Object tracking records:
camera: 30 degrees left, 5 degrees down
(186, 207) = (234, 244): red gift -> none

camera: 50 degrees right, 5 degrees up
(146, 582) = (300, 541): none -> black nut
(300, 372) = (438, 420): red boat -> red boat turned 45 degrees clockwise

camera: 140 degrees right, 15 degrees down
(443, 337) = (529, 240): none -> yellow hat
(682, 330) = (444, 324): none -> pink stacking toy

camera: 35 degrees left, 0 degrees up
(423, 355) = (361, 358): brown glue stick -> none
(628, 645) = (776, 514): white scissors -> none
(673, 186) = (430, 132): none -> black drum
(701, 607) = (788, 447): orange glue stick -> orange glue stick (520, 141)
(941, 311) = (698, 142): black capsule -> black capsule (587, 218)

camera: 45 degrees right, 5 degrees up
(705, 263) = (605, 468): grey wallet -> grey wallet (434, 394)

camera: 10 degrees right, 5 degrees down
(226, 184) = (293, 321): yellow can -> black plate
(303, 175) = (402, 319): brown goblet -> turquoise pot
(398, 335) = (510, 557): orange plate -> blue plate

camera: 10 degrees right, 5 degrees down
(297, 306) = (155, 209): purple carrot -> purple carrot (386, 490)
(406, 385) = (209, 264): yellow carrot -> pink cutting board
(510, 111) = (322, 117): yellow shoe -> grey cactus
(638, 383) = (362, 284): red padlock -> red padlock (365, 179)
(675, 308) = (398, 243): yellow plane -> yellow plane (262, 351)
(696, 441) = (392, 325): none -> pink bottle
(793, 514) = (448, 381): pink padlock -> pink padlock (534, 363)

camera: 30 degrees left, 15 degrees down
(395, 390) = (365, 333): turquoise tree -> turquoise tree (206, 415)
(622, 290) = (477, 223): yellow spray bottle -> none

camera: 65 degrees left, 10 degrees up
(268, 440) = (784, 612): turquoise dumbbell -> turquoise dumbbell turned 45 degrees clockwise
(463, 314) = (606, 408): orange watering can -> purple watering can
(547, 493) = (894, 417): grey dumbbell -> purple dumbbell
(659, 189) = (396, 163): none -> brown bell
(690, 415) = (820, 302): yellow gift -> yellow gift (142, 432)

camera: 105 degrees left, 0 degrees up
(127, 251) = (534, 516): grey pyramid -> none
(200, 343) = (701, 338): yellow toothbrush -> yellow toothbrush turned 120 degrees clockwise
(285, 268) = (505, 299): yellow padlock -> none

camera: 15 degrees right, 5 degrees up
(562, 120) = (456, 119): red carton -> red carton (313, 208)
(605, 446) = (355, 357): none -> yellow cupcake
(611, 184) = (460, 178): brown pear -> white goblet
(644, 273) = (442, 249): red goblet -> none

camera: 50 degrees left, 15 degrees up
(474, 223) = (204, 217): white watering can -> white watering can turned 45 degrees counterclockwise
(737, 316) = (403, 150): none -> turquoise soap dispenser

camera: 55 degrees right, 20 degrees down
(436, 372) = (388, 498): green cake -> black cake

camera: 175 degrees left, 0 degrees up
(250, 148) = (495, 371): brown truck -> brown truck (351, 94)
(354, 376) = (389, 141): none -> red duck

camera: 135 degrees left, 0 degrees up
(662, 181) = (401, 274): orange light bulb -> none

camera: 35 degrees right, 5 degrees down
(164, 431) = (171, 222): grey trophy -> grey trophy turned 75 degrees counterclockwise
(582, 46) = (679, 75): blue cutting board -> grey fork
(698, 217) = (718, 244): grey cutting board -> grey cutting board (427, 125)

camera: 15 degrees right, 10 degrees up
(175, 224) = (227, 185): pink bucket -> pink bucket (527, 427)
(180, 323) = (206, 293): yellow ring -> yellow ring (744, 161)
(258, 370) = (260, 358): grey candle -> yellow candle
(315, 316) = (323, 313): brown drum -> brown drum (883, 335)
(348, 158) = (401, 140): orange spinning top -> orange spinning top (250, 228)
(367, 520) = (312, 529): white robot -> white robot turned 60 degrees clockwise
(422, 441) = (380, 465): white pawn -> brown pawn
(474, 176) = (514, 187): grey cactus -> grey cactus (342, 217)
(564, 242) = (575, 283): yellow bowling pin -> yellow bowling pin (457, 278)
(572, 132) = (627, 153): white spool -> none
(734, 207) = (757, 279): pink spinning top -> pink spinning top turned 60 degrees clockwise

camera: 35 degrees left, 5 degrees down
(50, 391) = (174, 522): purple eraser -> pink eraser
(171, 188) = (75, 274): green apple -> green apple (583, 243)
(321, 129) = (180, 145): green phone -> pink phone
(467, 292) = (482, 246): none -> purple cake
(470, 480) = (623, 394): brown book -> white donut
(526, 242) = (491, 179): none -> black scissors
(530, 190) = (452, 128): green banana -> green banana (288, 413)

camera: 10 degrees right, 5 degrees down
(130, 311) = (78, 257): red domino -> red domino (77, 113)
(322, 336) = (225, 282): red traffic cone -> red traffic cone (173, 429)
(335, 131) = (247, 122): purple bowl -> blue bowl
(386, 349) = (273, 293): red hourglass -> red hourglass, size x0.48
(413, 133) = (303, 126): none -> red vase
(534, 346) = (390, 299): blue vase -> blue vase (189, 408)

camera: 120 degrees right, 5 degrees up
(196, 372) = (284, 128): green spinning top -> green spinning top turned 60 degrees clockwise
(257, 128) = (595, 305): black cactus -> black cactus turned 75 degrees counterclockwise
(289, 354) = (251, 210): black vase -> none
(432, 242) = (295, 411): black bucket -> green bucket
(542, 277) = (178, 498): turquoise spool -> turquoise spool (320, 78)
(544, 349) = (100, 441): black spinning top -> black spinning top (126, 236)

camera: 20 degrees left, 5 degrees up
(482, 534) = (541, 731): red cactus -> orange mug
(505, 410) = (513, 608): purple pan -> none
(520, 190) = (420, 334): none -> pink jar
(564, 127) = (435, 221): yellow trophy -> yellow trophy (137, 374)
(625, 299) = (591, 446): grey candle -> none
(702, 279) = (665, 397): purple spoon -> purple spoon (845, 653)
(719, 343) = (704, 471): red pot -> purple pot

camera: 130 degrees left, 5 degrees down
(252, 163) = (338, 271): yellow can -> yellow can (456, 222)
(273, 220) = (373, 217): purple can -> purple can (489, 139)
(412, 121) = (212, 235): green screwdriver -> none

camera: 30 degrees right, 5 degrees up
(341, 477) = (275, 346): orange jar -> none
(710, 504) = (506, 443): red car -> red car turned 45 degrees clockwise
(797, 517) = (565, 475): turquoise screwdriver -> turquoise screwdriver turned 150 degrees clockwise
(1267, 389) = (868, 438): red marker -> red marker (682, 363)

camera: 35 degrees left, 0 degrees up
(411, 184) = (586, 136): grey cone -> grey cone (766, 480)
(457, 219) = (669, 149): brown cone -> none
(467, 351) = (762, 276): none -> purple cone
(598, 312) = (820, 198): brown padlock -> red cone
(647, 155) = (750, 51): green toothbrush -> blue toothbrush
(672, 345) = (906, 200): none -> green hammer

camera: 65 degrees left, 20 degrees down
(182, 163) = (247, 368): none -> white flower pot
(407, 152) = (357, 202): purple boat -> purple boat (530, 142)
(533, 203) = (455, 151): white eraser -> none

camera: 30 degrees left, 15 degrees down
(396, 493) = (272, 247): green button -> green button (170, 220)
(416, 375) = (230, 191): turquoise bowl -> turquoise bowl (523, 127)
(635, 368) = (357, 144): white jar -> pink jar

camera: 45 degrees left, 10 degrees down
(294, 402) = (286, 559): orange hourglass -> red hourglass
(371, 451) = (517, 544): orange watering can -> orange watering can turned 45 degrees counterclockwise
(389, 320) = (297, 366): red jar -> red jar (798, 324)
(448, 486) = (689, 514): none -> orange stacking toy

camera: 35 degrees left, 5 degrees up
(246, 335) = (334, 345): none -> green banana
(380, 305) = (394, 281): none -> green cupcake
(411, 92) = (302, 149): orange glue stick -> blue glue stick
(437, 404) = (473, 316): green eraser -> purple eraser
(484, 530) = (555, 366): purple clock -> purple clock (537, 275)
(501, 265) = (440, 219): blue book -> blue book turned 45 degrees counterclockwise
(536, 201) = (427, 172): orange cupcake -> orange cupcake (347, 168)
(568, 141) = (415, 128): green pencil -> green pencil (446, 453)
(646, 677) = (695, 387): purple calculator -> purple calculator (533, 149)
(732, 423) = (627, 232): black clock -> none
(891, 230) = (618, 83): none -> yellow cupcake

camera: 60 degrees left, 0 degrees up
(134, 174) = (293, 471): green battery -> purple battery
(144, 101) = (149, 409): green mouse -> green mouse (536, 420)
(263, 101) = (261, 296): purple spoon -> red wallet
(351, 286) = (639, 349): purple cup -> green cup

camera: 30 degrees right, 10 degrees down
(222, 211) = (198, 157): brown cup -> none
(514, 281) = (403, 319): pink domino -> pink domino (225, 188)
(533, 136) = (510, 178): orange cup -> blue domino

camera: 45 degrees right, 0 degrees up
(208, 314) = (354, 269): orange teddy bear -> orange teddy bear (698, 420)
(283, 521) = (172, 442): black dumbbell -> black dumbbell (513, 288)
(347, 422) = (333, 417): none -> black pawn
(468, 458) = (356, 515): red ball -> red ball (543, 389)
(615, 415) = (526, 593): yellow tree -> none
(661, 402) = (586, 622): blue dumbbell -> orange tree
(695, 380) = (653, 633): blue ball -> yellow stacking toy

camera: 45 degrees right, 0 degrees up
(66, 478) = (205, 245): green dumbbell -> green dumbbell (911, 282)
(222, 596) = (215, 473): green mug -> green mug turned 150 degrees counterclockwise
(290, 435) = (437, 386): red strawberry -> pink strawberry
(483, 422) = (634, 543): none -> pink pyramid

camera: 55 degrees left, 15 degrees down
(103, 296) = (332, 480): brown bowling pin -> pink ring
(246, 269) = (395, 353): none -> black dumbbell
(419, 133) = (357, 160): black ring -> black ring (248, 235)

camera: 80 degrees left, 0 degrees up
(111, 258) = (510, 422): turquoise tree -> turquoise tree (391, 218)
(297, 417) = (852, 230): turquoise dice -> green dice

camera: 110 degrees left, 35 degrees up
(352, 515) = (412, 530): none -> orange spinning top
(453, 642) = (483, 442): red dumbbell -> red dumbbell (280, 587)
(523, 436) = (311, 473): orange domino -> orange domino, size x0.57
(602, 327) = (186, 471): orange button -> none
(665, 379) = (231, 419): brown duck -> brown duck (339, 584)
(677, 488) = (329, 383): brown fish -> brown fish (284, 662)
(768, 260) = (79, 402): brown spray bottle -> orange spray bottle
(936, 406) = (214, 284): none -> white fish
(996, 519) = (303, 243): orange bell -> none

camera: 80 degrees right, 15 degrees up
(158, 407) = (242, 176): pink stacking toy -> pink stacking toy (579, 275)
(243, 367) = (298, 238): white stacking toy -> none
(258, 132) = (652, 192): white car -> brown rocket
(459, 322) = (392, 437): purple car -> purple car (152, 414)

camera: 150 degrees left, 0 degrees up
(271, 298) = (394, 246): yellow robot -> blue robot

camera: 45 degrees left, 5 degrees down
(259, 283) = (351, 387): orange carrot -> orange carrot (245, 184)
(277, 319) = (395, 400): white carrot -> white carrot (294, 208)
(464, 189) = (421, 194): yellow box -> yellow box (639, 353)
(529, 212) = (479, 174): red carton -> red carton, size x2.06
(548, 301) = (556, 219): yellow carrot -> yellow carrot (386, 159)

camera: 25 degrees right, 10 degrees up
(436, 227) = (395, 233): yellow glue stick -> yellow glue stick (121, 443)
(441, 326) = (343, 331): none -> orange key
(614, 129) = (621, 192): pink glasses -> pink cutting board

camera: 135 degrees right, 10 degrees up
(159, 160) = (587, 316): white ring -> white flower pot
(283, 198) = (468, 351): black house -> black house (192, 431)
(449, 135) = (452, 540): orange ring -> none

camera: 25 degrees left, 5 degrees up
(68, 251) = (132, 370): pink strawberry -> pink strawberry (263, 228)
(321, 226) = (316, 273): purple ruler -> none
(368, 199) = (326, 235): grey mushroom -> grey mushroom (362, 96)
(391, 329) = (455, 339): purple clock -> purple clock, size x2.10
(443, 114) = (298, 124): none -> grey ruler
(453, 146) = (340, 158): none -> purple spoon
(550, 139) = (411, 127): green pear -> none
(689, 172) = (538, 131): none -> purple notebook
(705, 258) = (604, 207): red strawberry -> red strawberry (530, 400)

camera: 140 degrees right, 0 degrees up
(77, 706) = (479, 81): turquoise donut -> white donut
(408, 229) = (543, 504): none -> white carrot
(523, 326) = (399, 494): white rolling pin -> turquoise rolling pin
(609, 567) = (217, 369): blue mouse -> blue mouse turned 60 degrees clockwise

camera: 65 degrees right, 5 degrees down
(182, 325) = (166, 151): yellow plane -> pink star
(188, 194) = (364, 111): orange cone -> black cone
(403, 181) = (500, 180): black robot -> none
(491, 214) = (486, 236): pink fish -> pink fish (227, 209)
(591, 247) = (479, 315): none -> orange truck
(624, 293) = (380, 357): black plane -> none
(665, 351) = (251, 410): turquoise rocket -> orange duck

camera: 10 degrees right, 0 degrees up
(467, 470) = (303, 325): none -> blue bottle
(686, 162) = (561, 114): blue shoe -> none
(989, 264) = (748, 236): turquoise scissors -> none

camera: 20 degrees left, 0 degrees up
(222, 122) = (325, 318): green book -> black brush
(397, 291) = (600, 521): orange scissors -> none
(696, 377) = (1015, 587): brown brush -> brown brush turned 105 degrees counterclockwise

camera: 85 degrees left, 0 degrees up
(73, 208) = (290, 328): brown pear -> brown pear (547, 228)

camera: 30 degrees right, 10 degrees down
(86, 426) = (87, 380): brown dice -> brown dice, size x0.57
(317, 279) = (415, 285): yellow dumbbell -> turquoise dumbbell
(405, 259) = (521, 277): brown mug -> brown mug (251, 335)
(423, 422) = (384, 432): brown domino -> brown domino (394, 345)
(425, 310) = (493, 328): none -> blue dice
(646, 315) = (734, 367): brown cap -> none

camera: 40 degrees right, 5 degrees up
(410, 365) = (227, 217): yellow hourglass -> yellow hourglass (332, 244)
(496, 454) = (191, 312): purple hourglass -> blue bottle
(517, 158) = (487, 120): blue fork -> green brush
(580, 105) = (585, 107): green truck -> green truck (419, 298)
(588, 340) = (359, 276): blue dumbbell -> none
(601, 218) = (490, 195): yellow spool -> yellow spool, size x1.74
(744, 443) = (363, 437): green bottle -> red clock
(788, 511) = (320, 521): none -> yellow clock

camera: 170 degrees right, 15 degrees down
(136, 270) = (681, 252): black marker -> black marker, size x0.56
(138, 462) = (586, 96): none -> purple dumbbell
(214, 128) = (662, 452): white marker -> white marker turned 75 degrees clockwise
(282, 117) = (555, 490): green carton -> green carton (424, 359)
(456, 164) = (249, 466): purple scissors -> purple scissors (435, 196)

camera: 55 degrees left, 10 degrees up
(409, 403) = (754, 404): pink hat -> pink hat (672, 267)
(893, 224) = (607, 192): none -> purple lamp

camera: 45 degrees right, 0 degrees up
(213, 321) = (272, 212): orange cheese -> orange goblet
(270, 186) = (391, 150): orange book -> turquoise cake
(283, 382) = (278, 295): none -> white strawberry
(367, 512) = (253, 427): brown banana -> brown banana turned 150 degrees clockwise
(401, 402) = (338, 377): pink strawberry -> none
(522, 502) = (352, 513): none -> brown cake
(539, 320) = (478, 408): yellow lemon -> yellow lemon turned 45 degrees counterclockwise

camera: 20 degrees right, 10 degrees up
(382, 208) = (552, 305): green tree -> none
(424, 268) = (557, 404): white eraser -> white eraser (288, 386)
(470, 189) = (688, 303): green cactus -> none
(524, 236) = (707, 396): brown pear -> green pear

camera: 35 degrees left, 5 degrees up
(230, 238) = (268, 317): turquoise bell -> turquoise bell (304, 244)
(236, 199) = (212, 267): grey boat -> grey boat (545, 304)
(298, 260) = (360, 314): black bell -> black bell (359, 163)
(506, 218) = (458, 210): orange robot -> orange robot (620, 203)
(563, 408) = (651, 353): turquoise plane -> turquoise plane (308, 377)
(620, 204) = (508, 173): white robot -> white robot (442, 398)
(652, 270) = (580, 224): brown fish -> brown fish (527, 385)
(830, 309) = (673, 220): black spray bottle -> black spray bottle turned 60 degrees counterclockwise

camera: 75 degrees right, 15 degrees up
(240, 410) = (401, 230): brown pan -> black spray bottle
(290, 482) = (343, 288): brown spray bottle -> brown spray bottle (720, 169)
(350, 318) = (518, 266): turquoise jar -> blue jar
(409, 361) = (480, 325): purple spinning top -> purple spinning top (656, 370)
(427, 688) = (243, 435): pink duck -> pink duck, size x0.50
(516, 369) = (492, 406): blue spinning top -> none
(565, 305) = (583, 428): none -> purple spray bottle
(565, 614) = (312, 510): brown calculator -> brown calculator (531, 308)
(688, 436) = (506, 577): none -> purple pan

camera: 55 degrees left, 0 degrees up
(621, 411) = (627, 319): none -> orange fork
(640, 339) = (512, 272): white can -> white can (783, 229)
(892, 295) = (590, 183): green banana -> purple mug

:: WORK TO BE COMPLETED ::
Please return the lines above that run from the line containing "(443, 337) = (529, 240): none -> yellow hat" to the line containing "(701, 607) = (788, 447): orange", inclusive, exactly and with no other lines.

:: THE COMPLETED TASK ::
(443, 337) = (529, 240): none -> yellow hat
(682, 330) = (444, 324): none -> pink stacking toy

camera: 35 degrees left, 0 degrees up
(423, 355) = (361, 358): brown glue stick -> none
(628, 645) = (776, 514): white scissors -> none
(673, 186) = (430, 132): none -> black drum
(701, 607) = (788, 447): orange glue stick -> orange glue stick (520, 141)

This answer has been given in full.